## INFORMATION PROVIDED
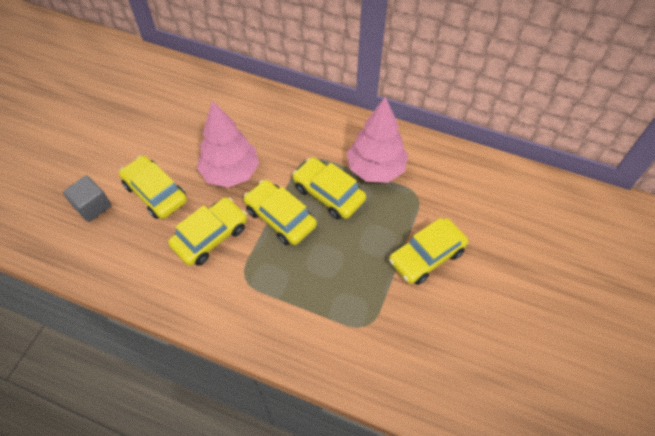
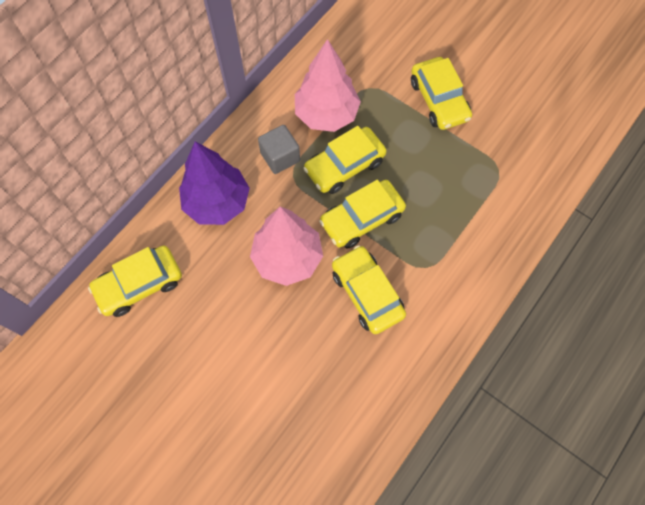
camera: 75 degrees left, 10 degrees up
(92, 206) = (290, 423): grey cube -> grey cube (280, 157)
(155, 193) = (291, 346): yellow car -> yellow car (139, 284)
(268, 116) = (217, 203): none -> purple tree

## TASK
Return an exact copy of the data above, apart from any pictures.

## RESULT
camera: 75 degrees left, 10 degrees up
(92, 206) = (290, 423): grey cube -> grey cube (280, 157)
(155, 193) = (291, 346): yellow car -> yellow car (139, 284)
(268, 116) = (217, 203): none -> purple tree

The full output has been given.